==== RECORDS FOR PROCESSING
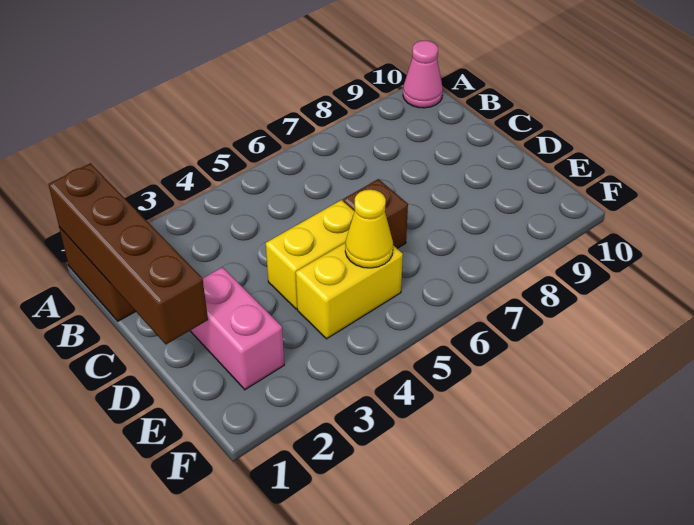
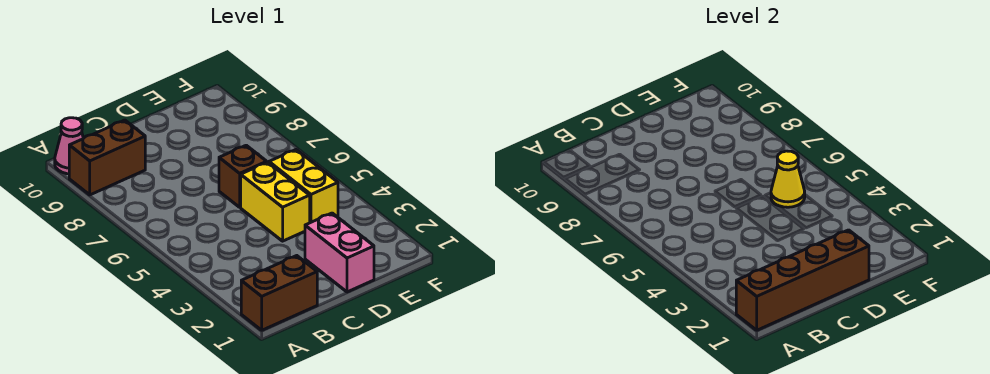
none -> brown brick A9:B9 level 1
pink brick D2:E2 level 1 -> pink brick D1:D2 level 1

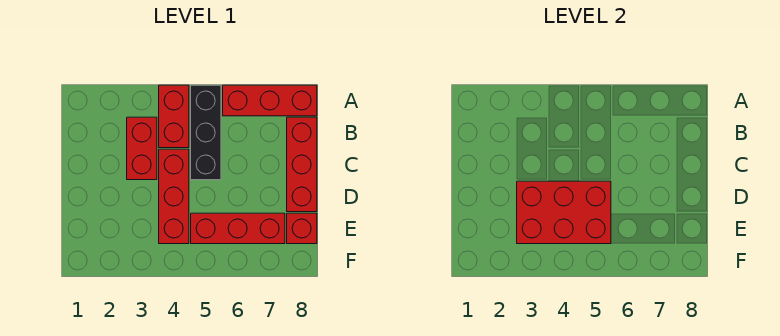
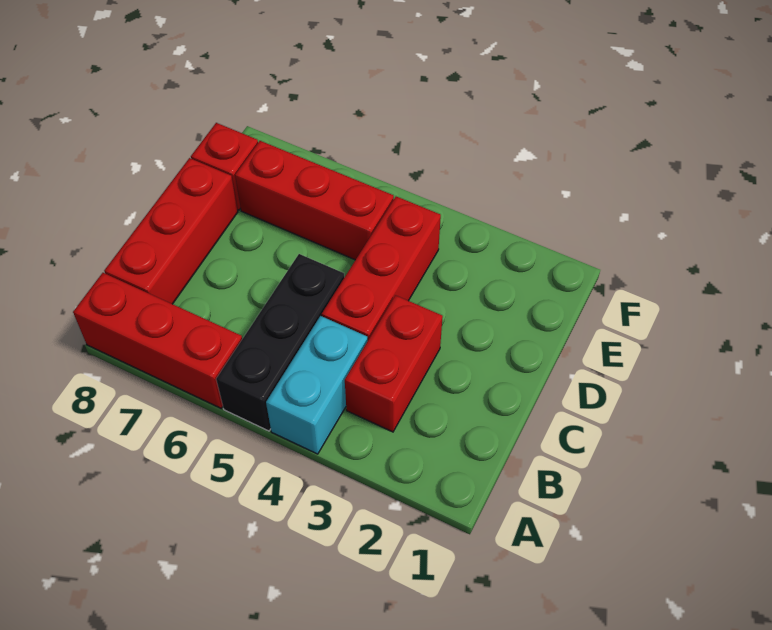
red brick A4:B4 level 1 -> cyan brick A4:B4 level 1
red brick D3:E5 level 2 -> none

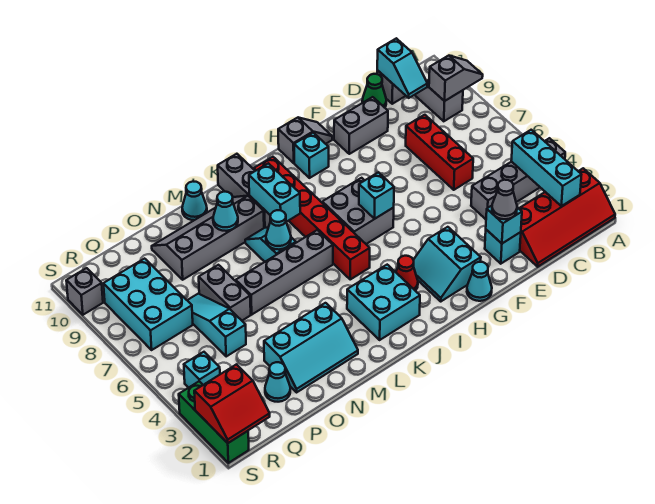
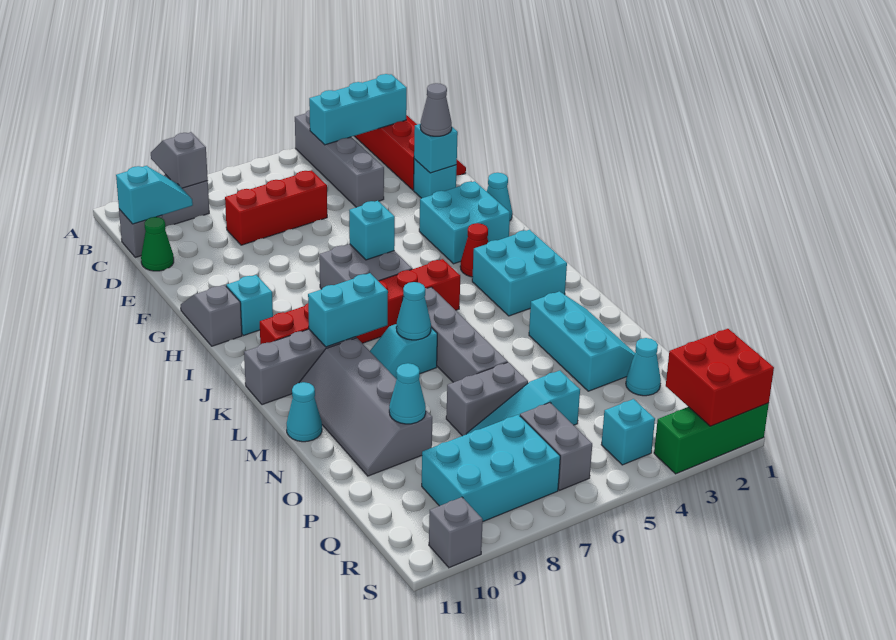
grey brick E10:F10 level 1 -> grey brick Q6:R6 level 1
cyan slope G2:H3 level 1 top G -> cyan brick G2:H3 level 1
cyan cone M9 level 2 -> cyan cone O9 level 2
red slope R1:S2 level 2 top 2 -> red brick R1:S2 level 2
========
==== RECORDS FOR PROCESSING
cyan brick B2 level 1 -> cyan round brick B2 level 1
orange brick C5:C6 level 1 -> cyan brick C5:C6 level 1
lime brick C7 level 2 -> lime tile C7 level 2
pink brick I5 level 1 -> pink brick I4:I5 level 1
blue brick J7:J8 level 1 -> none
========
**ACTIVITY**
Pick out every line above that holds the word "cyan" and copy it.

**REPLY TO THE TASK**
red brick A4:B4 level 1 -> cyan brick A4:B4 level 1
cyan slope G2:H3 level 1 top G -> cyan brick G2:H3 level 1
cyan cone M9 level 2 -> cyan cone O9 level 2
cyan brick B2 level 1 -> cyan round brick B2 level 1
orange brick C5:C6 level 1 -> cyan brick C5:C6 level 1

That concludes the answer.